[SUPPLIED MATERIAL Boundary: Start]
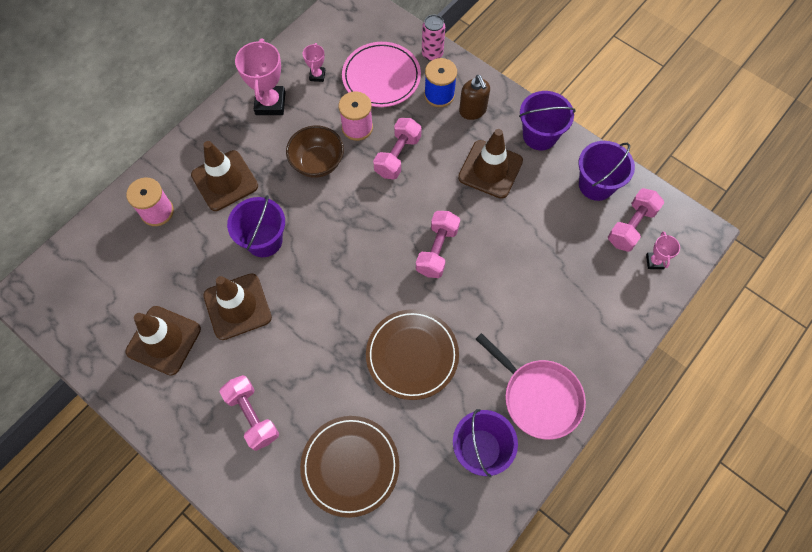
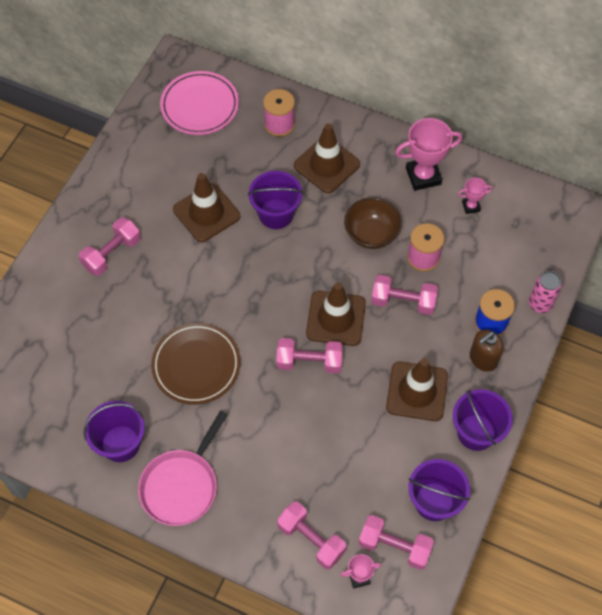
camera: 75 degrees right, 5 degrees down
(164, 340) = (162, 169): brown traffic cone -> brown traffic cone (336, 318)
(350, 466) = (84, 340): brown plate -> none
(381, 77) = (491, 263): pink plate -> pink plate (200, 106)
(613, 292) = (311, 539): none -> pink dumbbell

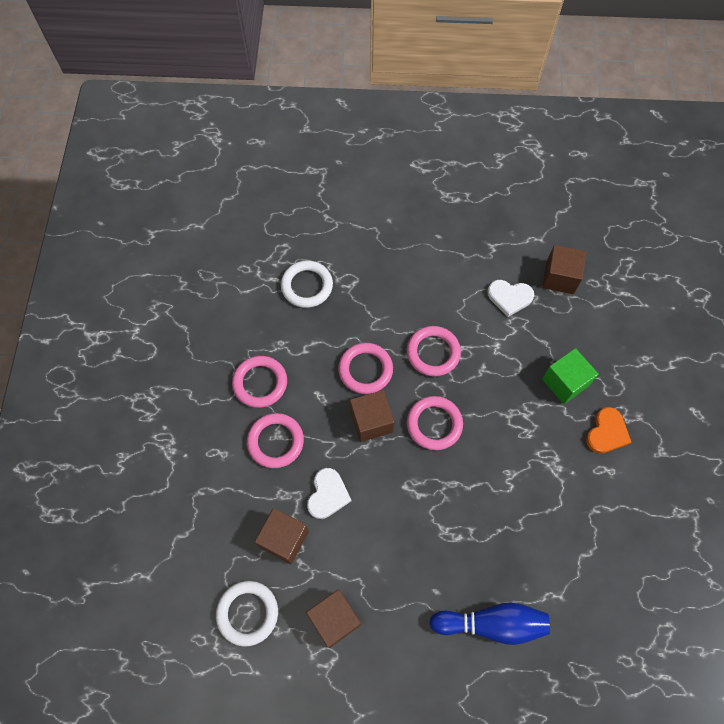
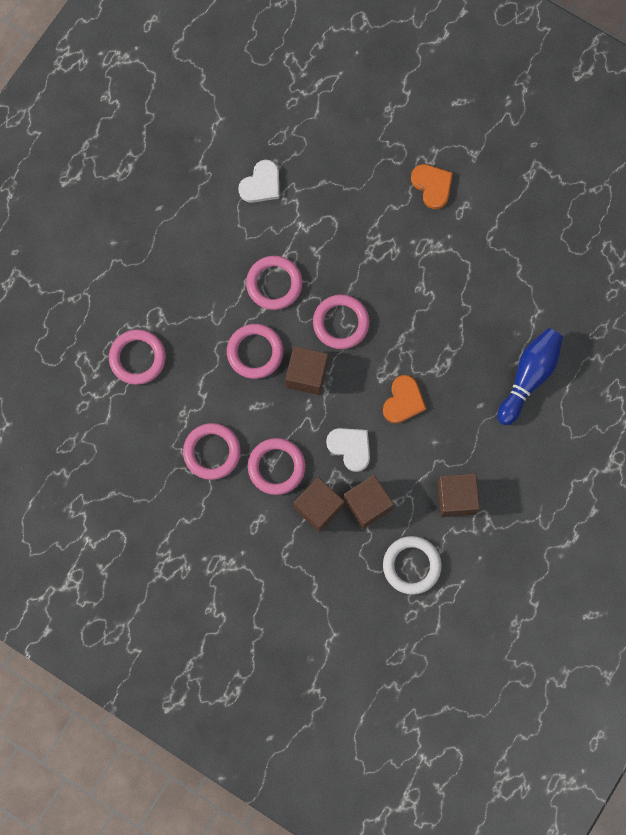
camera: 60 degrees left, 10 degrees up
(307, 286) = (137, 358): white ring -> pink ring
(397, 517) = (403, 401): none -> orange heart
(559, 277) = (269, 128): brown cube -> brown cube (318, 507)
(565, 382) = (369, 190): green cube -> none

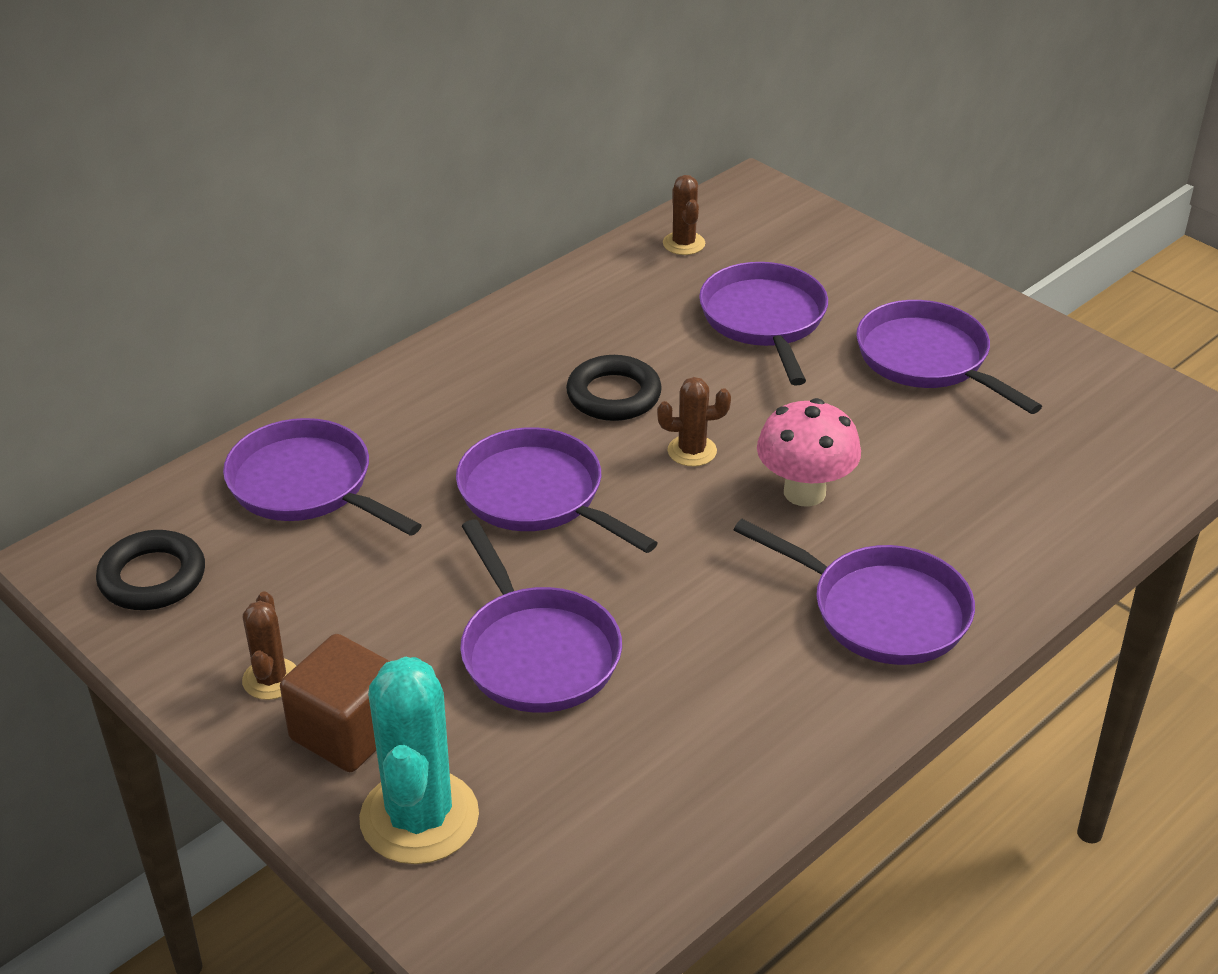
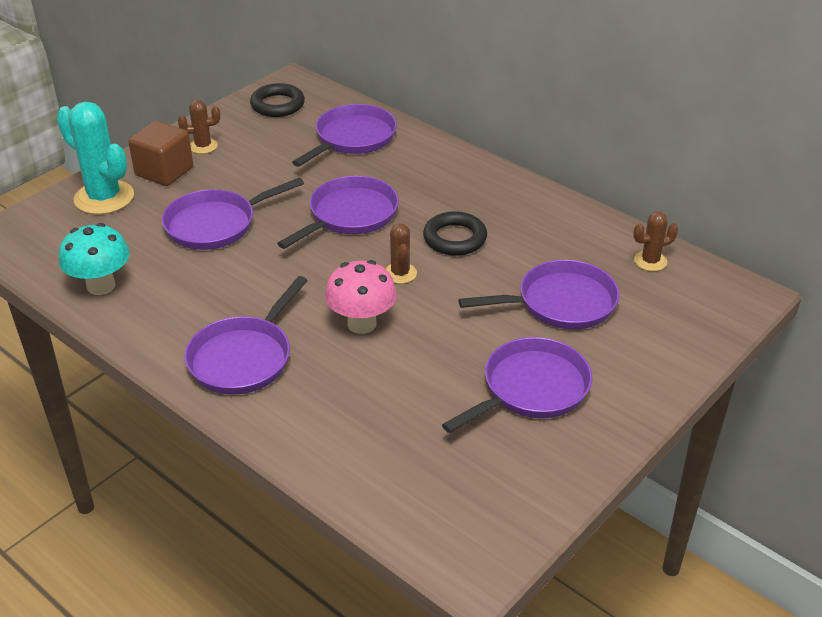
camera: 85 degrees right, 0 degrees up
(419, 817) = (104, 198): turquoise cactus -> turquoise cactus turned 45 degrees clockwise
(699, 795) = (101, 286): none -> turquoise mushroom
[SUPPLIED MATERIAL Boundary: End]
**HOW TO COMPLETE THIS TASK**: Pictures in the records should not appear in your copy, but everything else must be transcribed exactly.

**REPLY**:
camera: 75 degrees right, 5 degrees down
(164, 340) = (162, 169): brown traffic cone -> brown traffic cone (336, 318)
(350, 466) = (84, 340): brown plate -> none
(381, 77) = (491, 263): pink plate -> pink plate (200, 106)
(613, 292) = (311, 539): none -> pink dumbbell

camera: 60 degrees left, 10 degrees up
(307, 286) = (137, 358): white ring -> pink ring
(397, 517) = (403, 401): none -> orange heart
(559, 277) = (269, 128): brown cube -> brown cube (318, 507)
(565, 382) = (369, 190): green cube -> none

camera: 85 degrees right, 0 degrees up
(419, 817) = (104, 198): turquoise cactus -> turquoise cactus turned 45 degrees clockwise
(699, 795) = (101, 286): none -> turquoise mushroom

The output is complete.